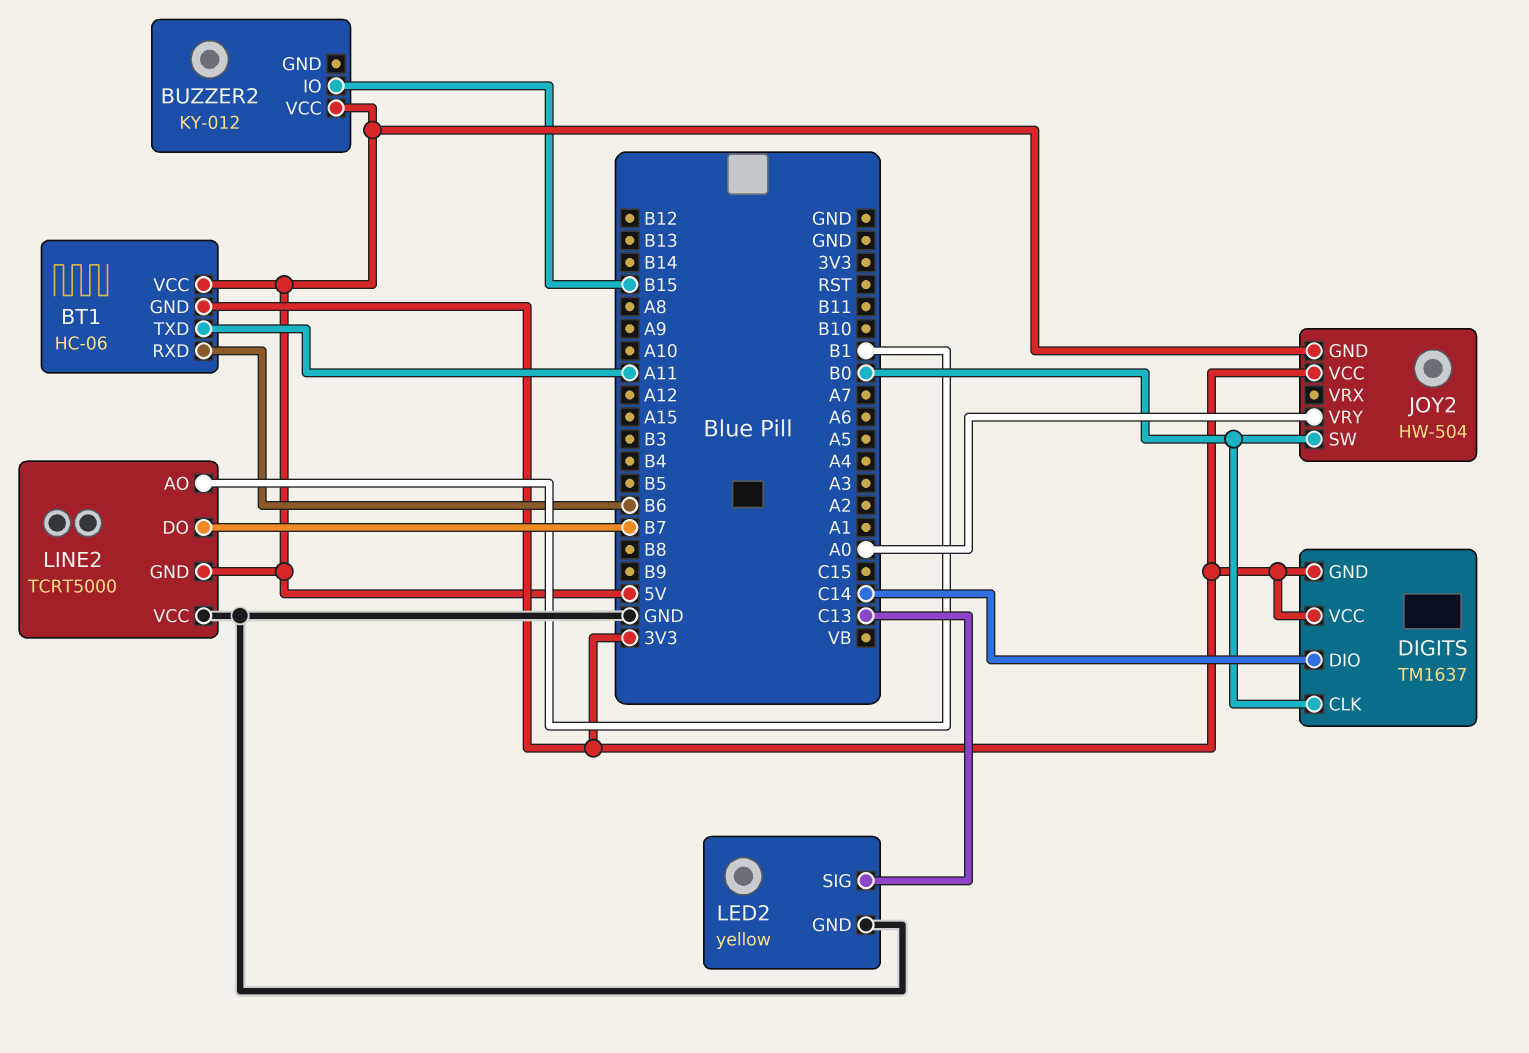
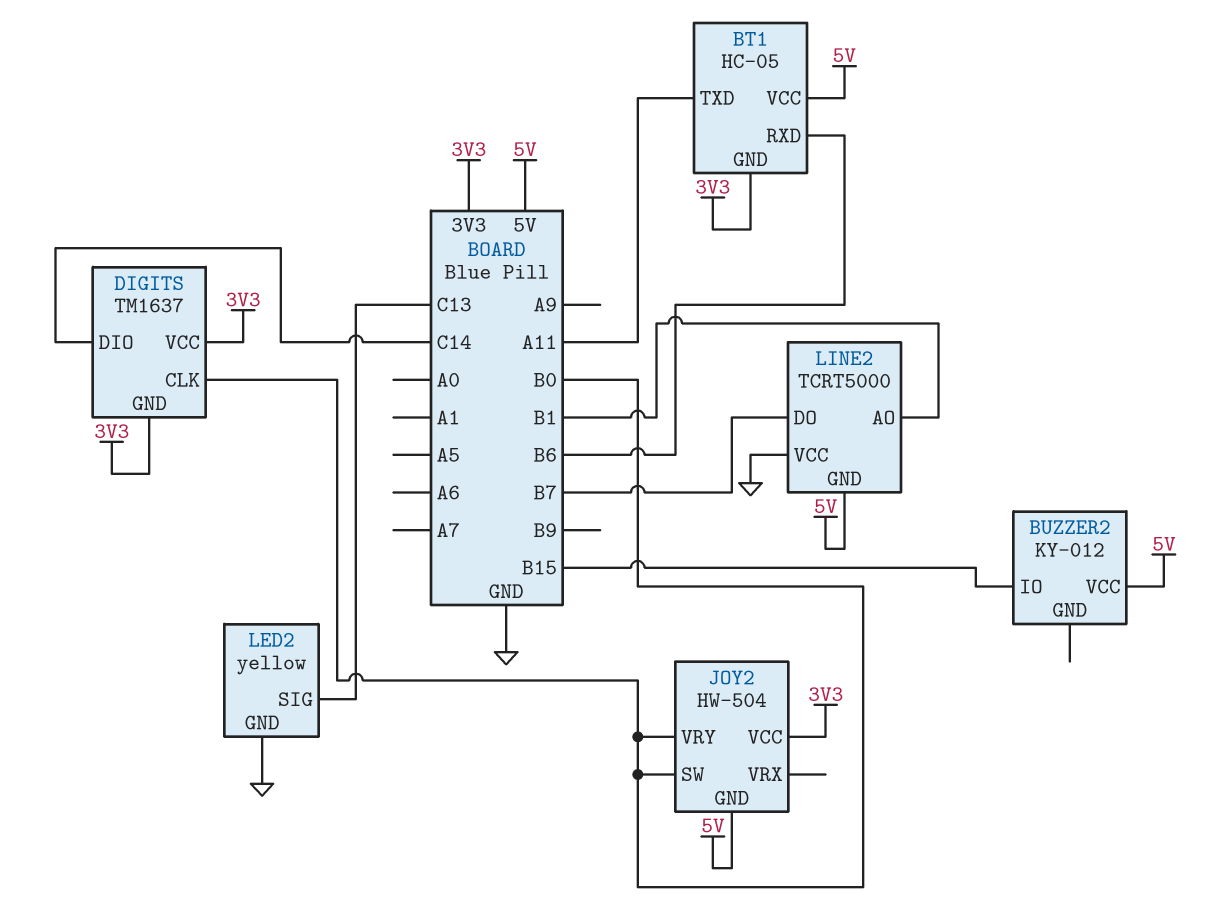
BT1: HC-06 -> HC-05
JOY2 pin VRY: A0 -> B0

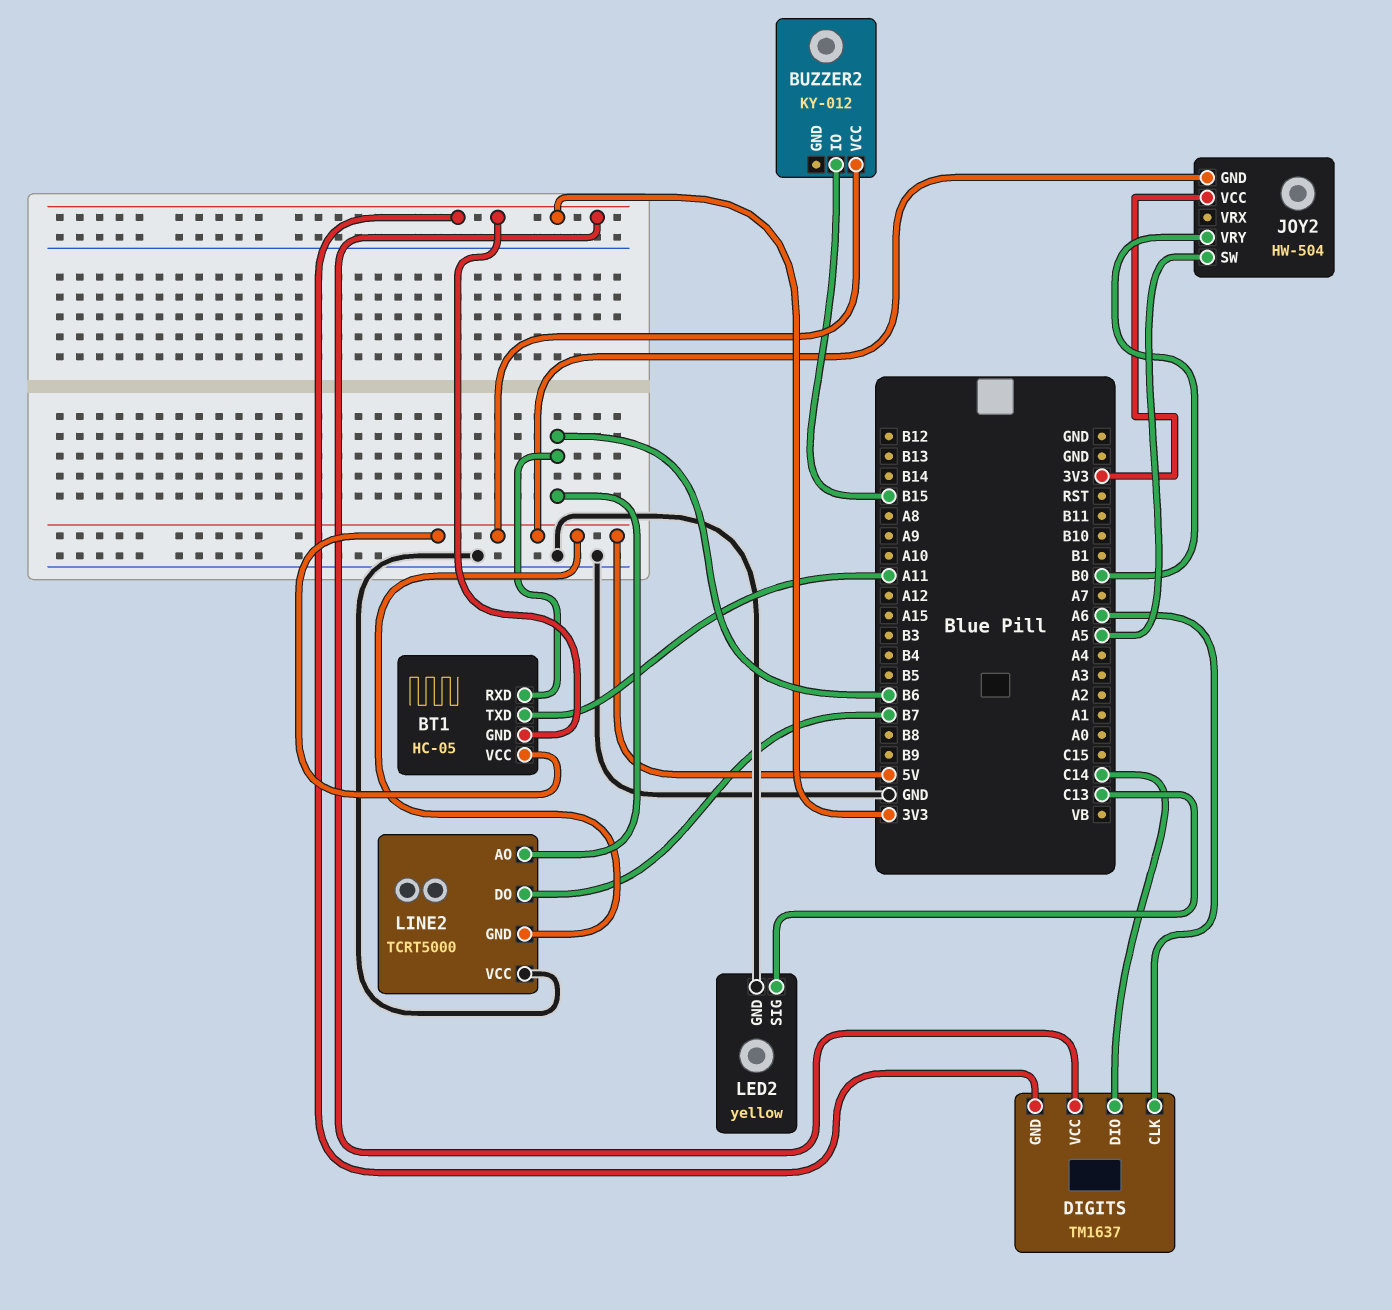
DIGITS pin CLK: B0 -> A6
JOY2 pin SW: B0 -> A5
LINE2 pin AO: B1 -> B6

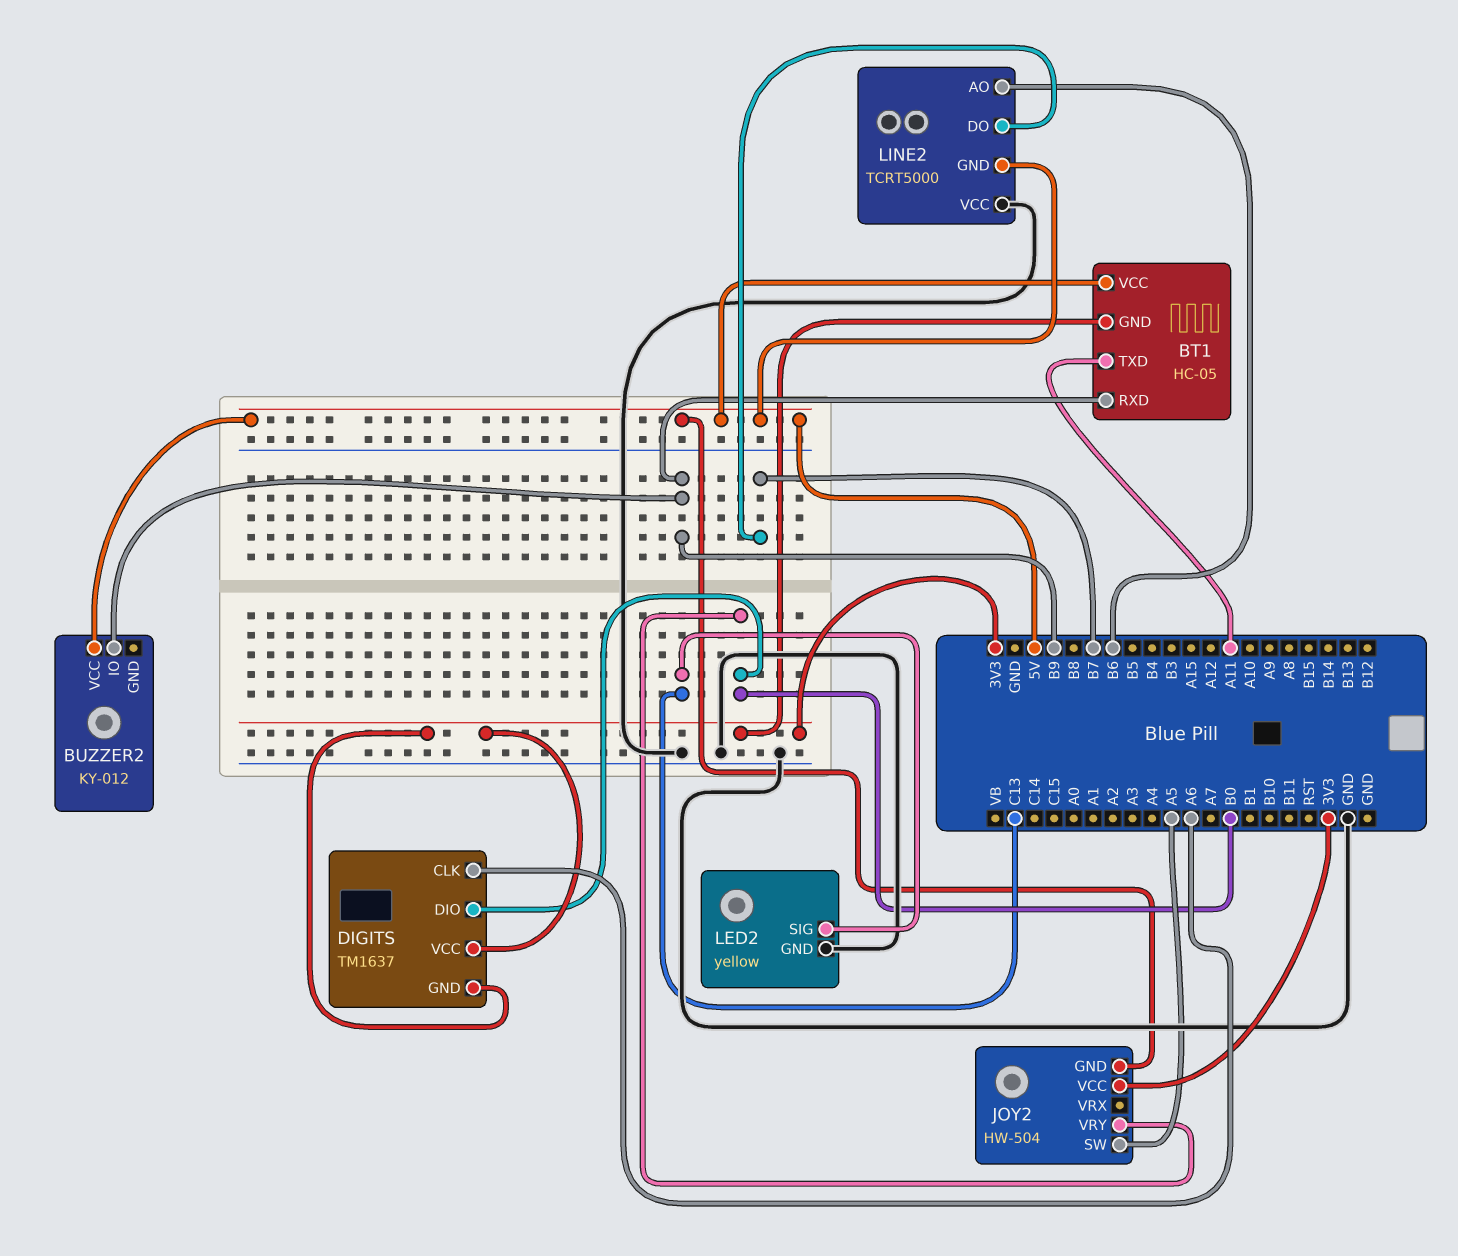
BT1 pin RXD: B6 -> B9
BUZZER2 pin IO: B15 -> B9
DIGITS pin DIO: C14 -> B0

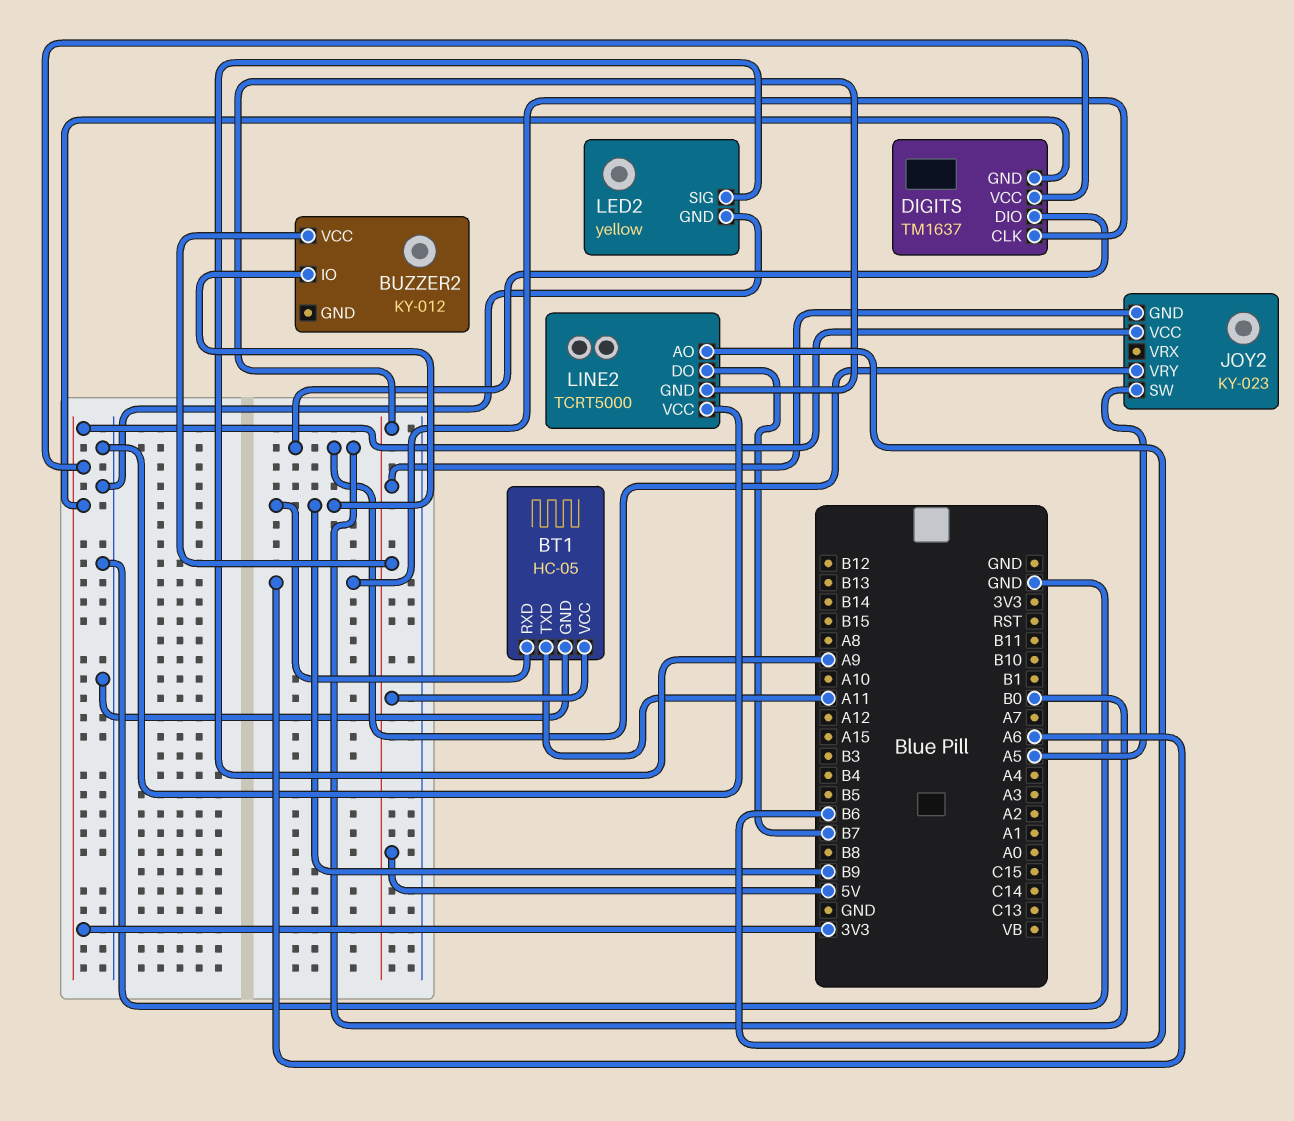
BT1 pin GND: 3V3 -> GND
JOY2: HW-504 -> KY-023
LED2 pin SIG: C13 -> A9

++++++++++

Repeat nothing but the lines from the one containing "DIGITS pin CLK: B0 -> A6" through the last line of the listing, both included, exactly as written, and omit any picture.

DIGITS pin CLK: B0 -> A6
JOY2 pin SW: B0 -> A5
LINE2 pin AO: B1 -> B6

BT1 pin RXD: B6 -> B9
BUZZER2 pin IO: B15 -> B9
DIGITS pin DIO: C14 -> B0

BT1 pin GND: 3V3 -> GND
JOY2: HW-504 -> KY-023
LED2 pin SIG: C13 -> A9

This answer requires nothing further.